BRIEF »
In the data below, retype the lines from the one containing "pink rectangle: moved 6" up to and including the one containing "purple diamond: moved 2 px up", unchanged. Leave the pictures out of your answer.

Dataset records:
★ ★ ★ ★ ★

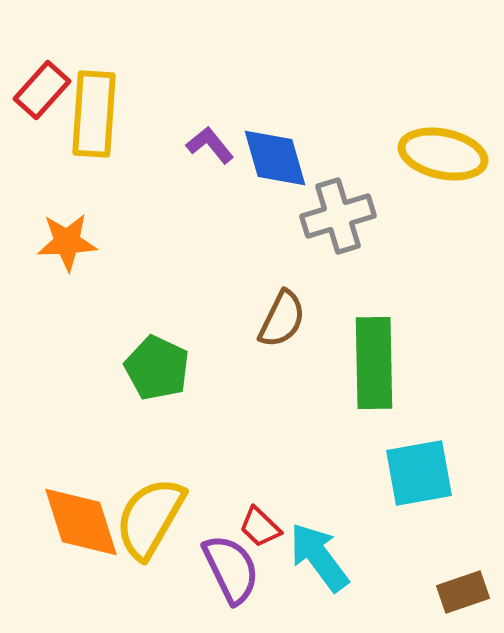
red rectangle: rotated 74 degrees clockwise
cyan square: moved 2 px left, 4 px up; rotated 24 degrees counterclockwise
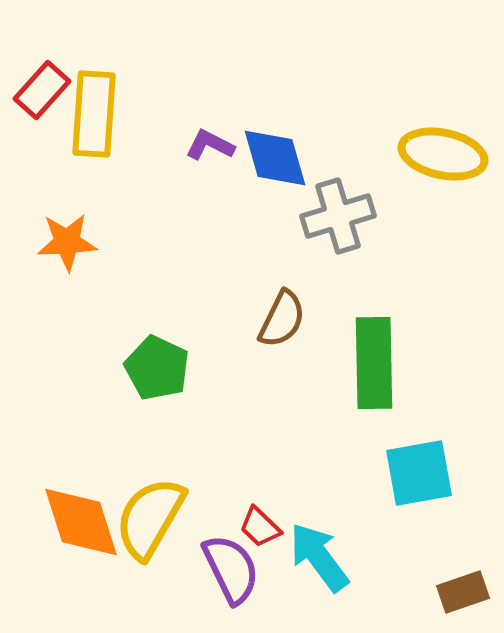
purple L-shape: rotated 24 degrees counterclockwise
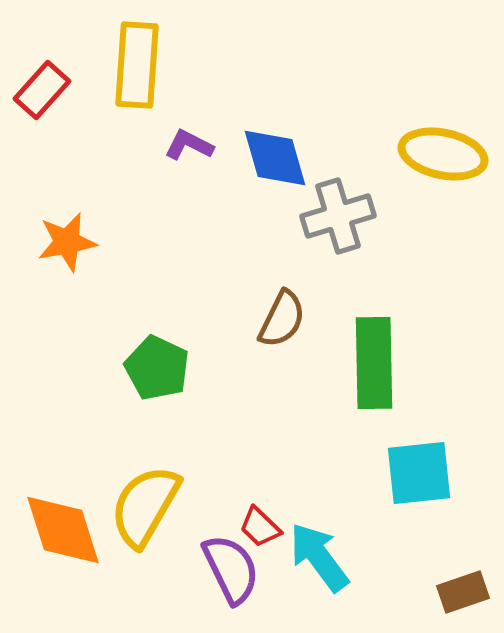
yellow rectangle: moved 43 px right, 49 px up
purple L-shape: moved 21 px left
orange star: rotated 8 degrees counterclockwise
cyan square: rotated 4 degrees clockwise
yellow semicircle: moved 5 px left, 12 px up
orange diamond: moved 18 px left, 8 px down
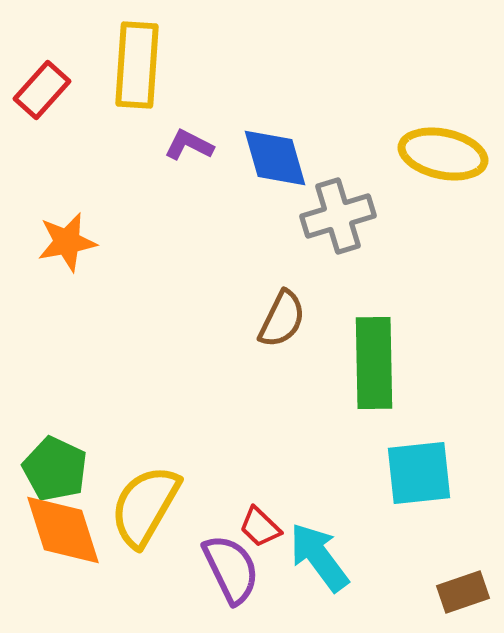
green pentagon: moved 102 px left, 101 px down
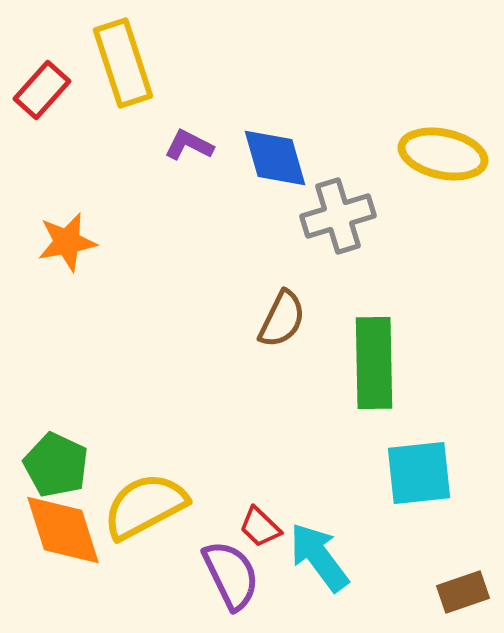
yellow rectangle: moved 14 px left, 2 px up; rotated 22 degrees counterclockwise
green pentagon: moved 1 px right, 4 px up
yellow semicircle: rotated 32 degrees clockwise
purple semicircle: moved 6 px down
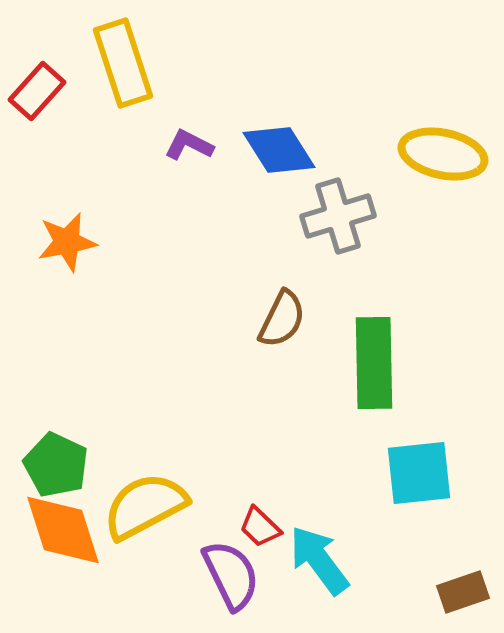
red rectangle: moved 5 px left, 1 px down
blue diamond: moved 4 px right, 8 px up; rotated 16 degrees counterclockwise
cyan arrow: moved 3 px down
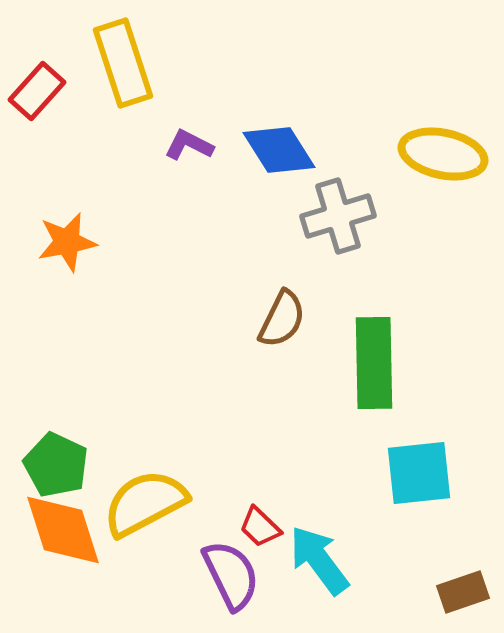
yellow semicircle: moved 3 px up
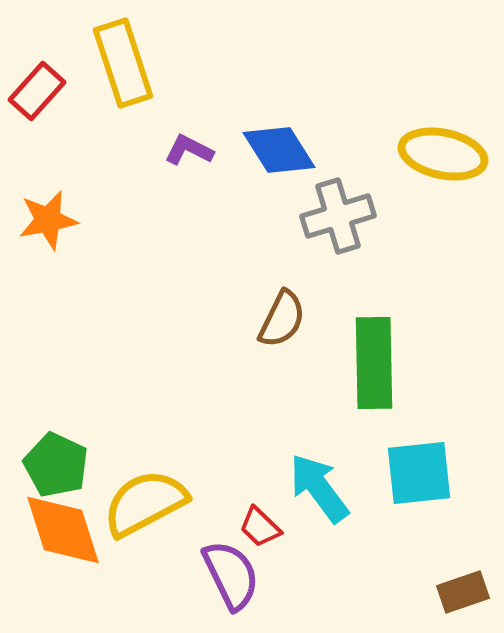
purple L-shape: moved 5 px down
orange star: moved 19 px left, 22 px up
cyan arrow: moved 72 px up
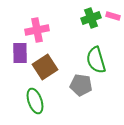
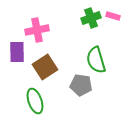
purple rectangle: moved 3 px left, 1 px up
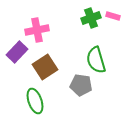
purple rectangle: rotated 45 degrees clockwise
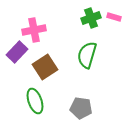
pink rectangle: moved 1 px right, 1 px down
pink cross: moved 3 px left
green semicircle: moved 9 px left, 5 px up; rotated 32 degrees clockwise
gray pentagon: moved 23 px down
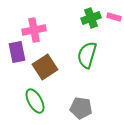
purple rectangle: rotated 55 degrees counterclockwise
green ellipse: rotated 10 degrees counterclockwise
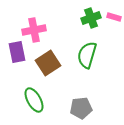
brown square: moved 3 px right, 4 px up
green ellipse: moved 1 px left, 1 px up
gray pentagon: rotated 15 degrees counterclockwise
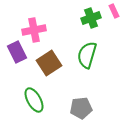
pink rectangle: moved 6 px up; rotated 48 degrees clockwise
purple rectangle: rotated 15 degrees counterclockwise
brown square: moved 1 px right
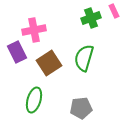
green semicircle: moved 3 px left, 3 px down
green ellipse: rotated 45 degrees clockwise
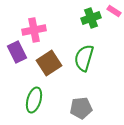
pink rectangle: rotated 32 degrees counterclockwise
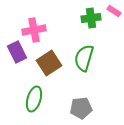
green cross: rotated 12 degrees clockwise
green ellipse: moved 1 px up
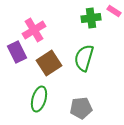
pink cross: rotated 20 degrees counterclockwise
green ellipse: moved 5 px right
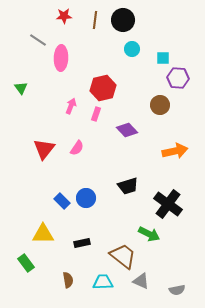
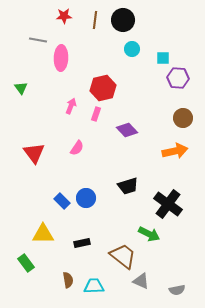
gray line: rotated 24 degrees counterclockwise
brown circle: moved 23 px right, 13 px down
red triangle: moved 10 px left, 4 px down; rotated 15 degrees counterclockwise
cyan trapezoid: moved 9 px left, 4 px down
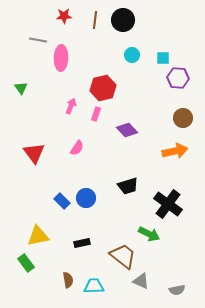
cyan circle: moved 6 px down
yellow triangle: moved 5 px left, 2 px down; rotated 10 degrees counterclockwise
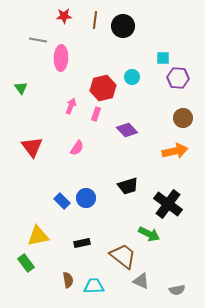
black circle: moved 6 px down
cyan circle: moved 22 px down
red triangle: moved 2 px left, 6 px up
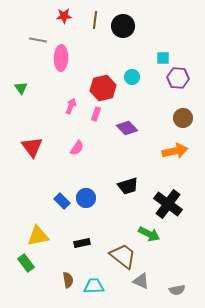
purple diamond: moved 2 px up
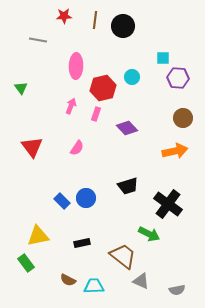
pink ellipse: moved 15 px right, 8 px down
brown semicircle: rotated 126 degrees clockwise
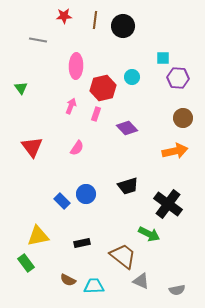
blue circle: moved 4 px up
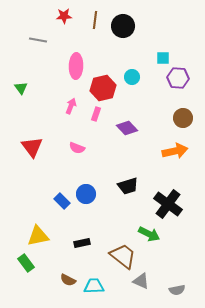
pink semicircle: rotated 77 degrees clockwise
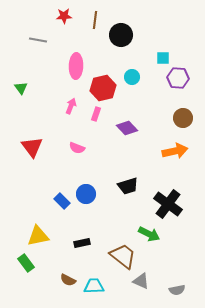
black circle: moved 2 px left, 9 px down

★ ★ ★ ★ ★

SOLUTION TO THIS PROBLEM »
pink rectangle: moved 6 px up; rotated 48 degrees clockwise
purple rectangle: rotated 15 degrees counterclockwise
brown square: moved 1 px right
green semicircle: moved 3 px left, 3 px down
green ellipse: rotated 45 degrees clockwise
pink rectangle: rotated 32 degrees counterclockwise
green cross: rotated 12 degrees clockwise
green ellipse: moved 1 px up
pink cross: rotated 20 degrees counterclockwise
green ellipse: moved 5 px right
gray line: rotated 24 degrees counterclockwise
brown circle: moved 23 px right, 13 px down
red triangle: moved 10 px left, 4 px down; rotated 15 degrees counterclockwise
cyan trapezoid: moved 9 px left, 4 px down
cyan circle: moved 6 px down
yellow triangle: moved 5 px left, 2 px down; rotated 10 degrees counterclockwise
black circle: moved 6 px down
cyan circle: moved 22 px down
red triangle: moved 2 px left, 6 px up
purple diamond: moved 2 px up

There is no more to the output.